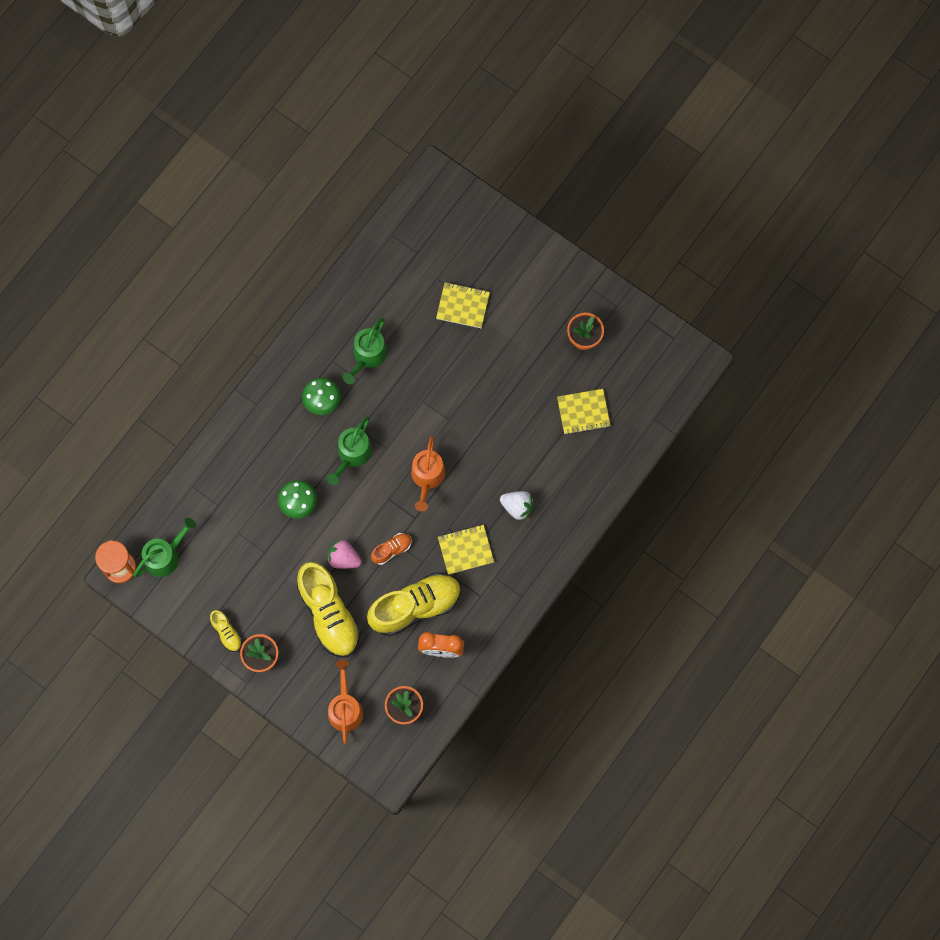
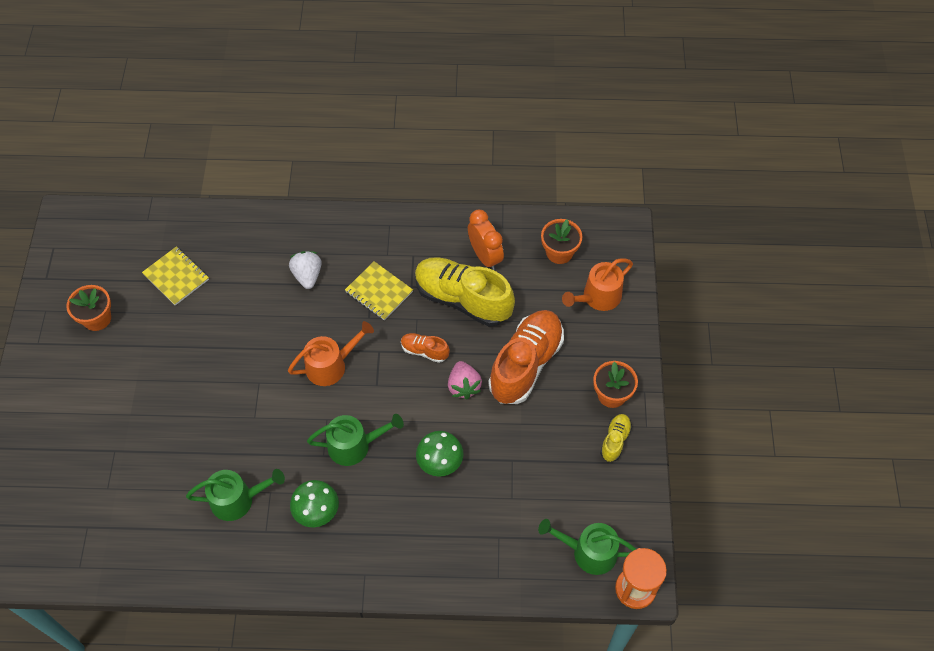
camera: 125 degrees left, 15 degrees down
yellow shoe [297,562,361,658] -> orange shoe [488,310,564,404]
yellow notebook [436,282,490,328] -> none

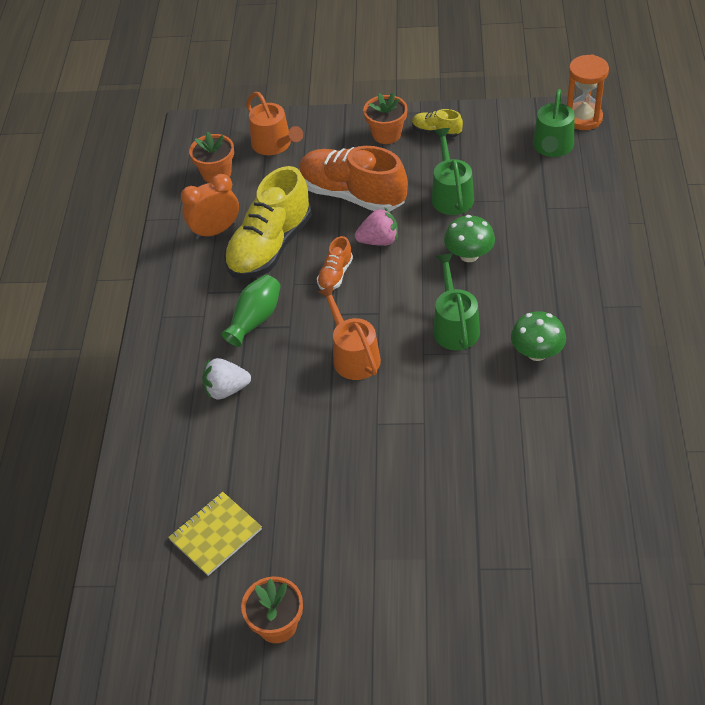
camera: 85 degrees left, 10 degrees down
green watering can [186,469,285,521] -> green watering can moved to [432,128,474,215]
yellow notebook [345,261,413,320] -> green vase [221,275,281,347]

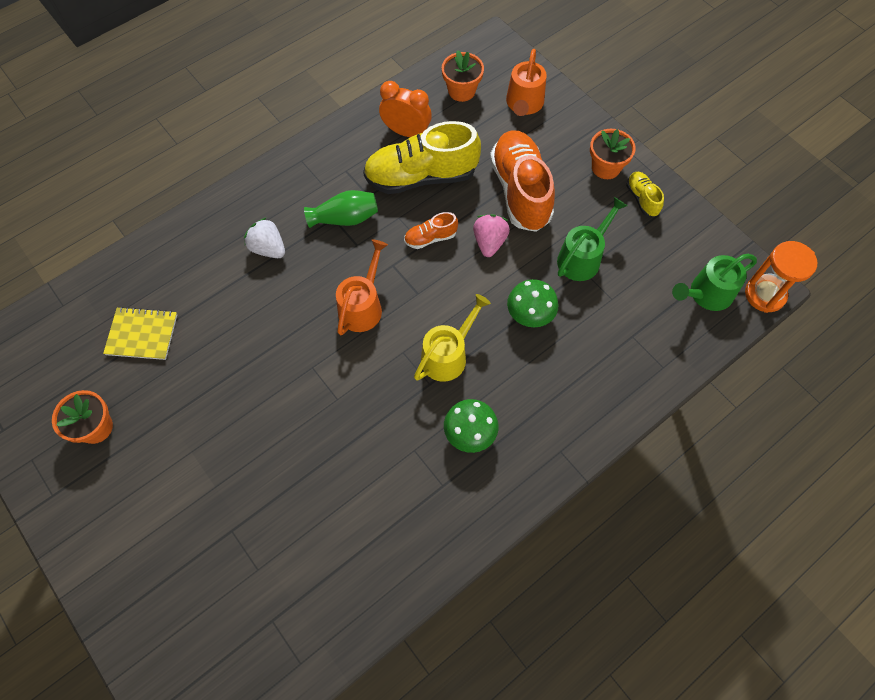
camera: 45 degrees right, 15 degrees up
pink strawberry [355,208,398,246] -> pink strawberry turned 120 degrees counterclockwise [473,214,510,257]
green watering can [433,253,480,350] -> yellow watering can [414,294,491,382]

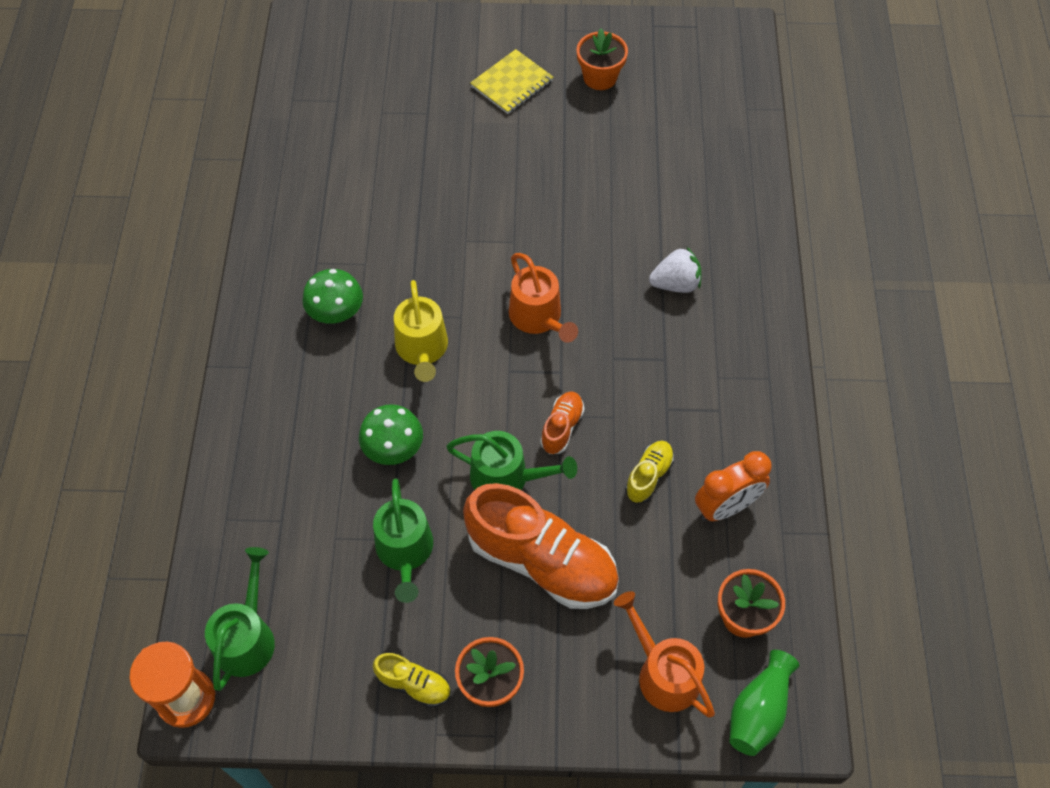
camera: 130 degrees right, 5 degrees down
yellow notebook [103,307,177,360] -> yellow notebook moved to [470,49,553,114]
green vase [304,190,378,228] -> green vase moved to [729,650,799,756]
yellow shoe [363,121,481,194] -> yellow shoe [625,441,674,503], size x0.46
pink strawberry [473,214,510,257] -> green watering can [446,431,577,490]

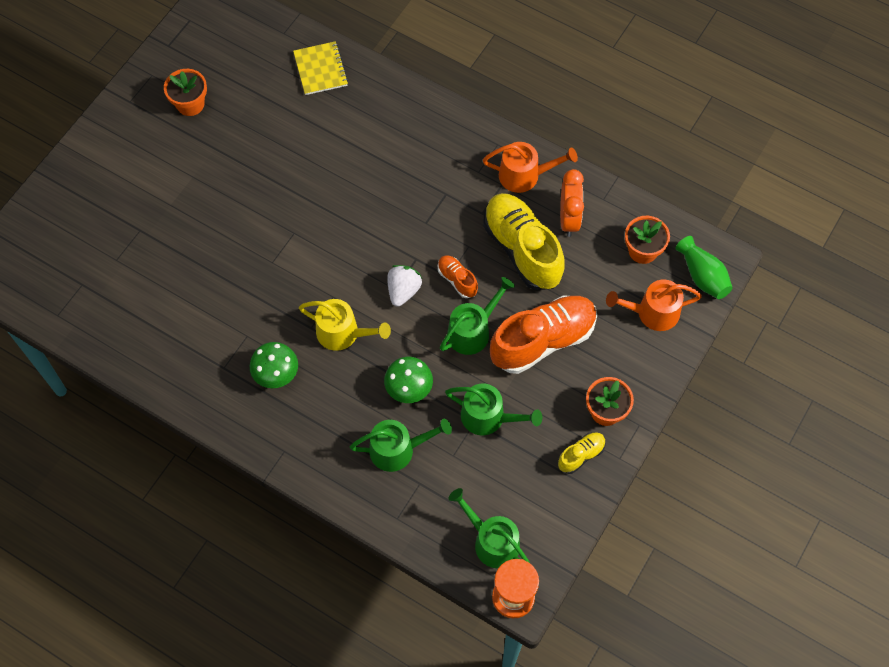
camera: 60 degrees left, 5 degrees up
yellow notebook [470,49,553,114] -> yellow notebook moved to [293,41,348,95]
orange watering can [509,253,578,343] -> orange watering can moved to [483,142,578,193]
yellow shoe [625,441,674,503] -> yellow shoe [483,193,565,290], size x2.17
white strawberry [649,247,701,293] -> white strawberry moved to [387,265,422,307]
none -> green watering can [350,419,452,472]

(Assignment): Filter the lines above so that only those with the string "vase" remain, then copy them.

(Solution for this task):
yellow notebook [345,261,413,320] -> green vase [221,275,281,347]
green vase [304,190,378,228] -> green vase moved to [729,650,799,756]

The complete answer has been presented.